WHAT YOU SHOULD DO: Scan the material for the word "SENSE" and copy each line where it occurs.

GIVEN INFORMATION:
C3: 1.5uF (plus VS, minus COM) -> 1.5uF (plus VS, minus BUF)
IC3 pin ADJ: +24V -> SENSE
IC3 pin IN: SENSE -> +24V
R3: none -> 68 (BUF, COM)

==

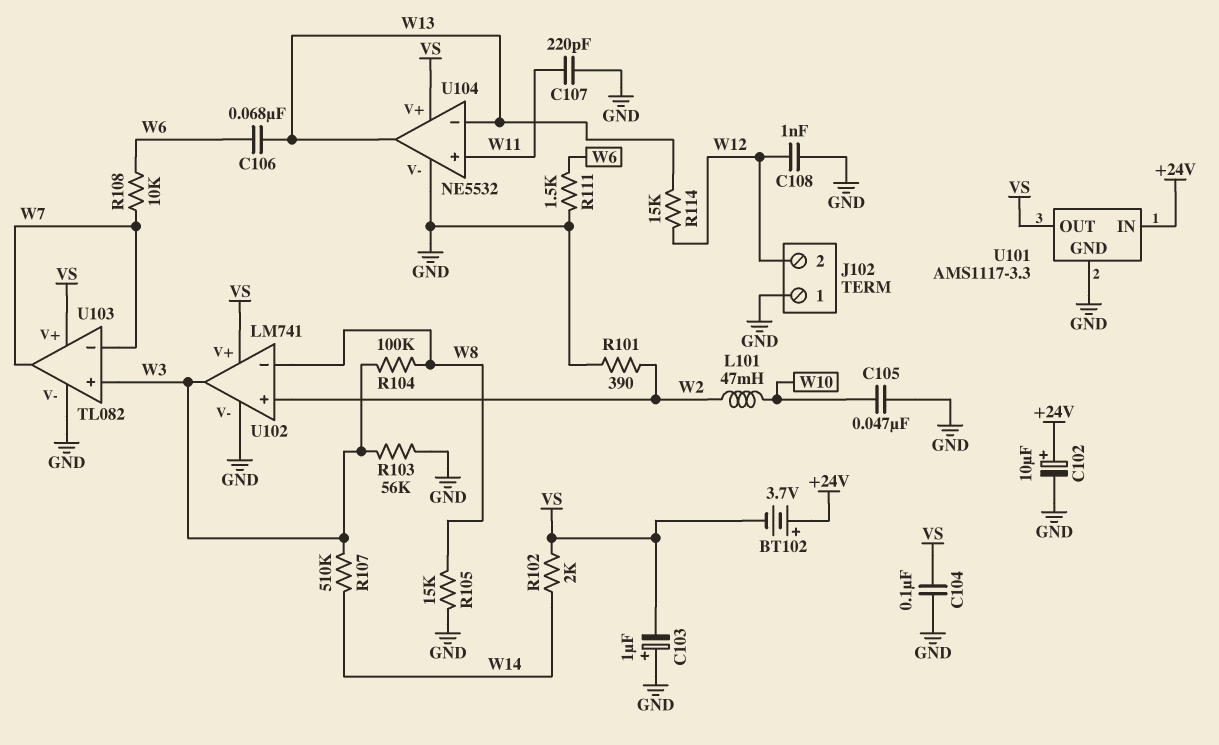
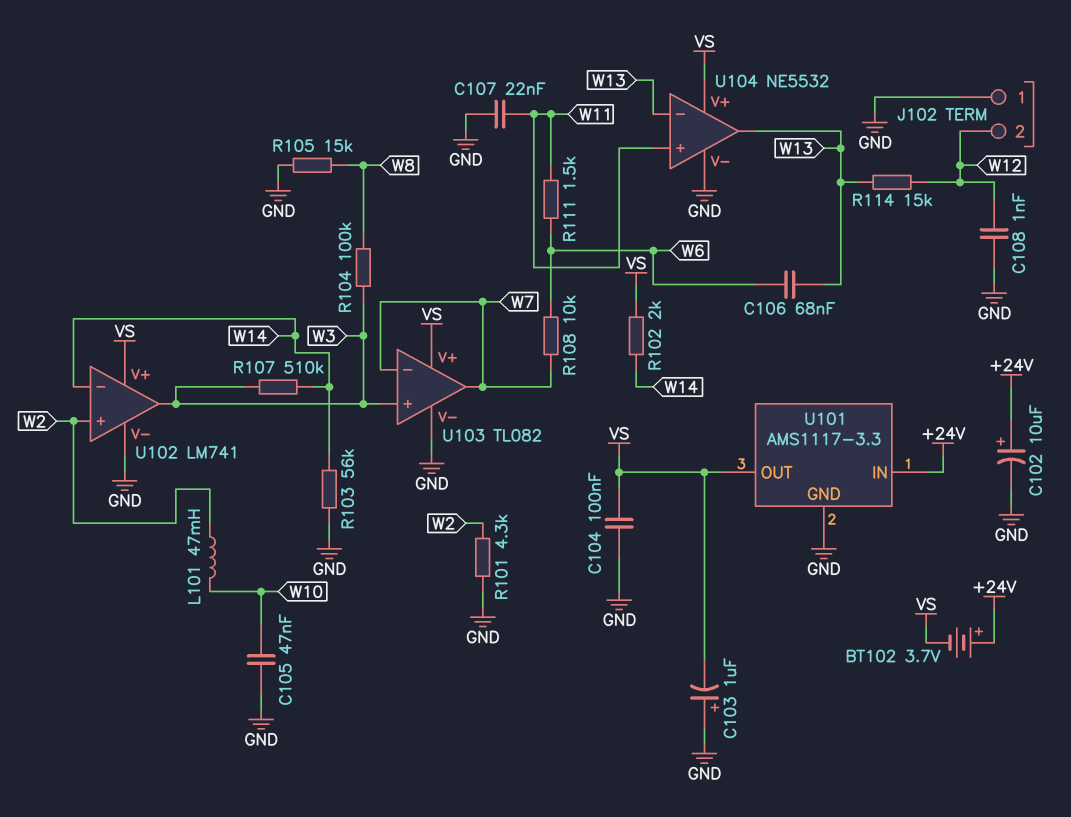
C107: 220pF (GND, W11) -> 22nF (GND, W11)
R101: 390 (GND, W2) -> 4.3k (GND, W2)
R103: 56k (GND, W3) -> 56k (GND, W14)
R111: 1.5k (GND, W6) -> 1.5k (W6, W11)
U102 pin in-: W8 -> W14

* * *

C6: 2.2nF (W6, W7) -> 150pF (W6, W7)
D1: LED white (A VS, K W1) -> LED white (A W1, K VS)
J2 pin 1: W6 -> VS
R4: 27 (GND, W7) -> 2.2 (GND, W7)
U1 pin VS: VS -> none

REPLY TO THE TASK:
IC3 pin ADJ: +24V -> SENSE
IC3 pin IN: SENSE -> +24V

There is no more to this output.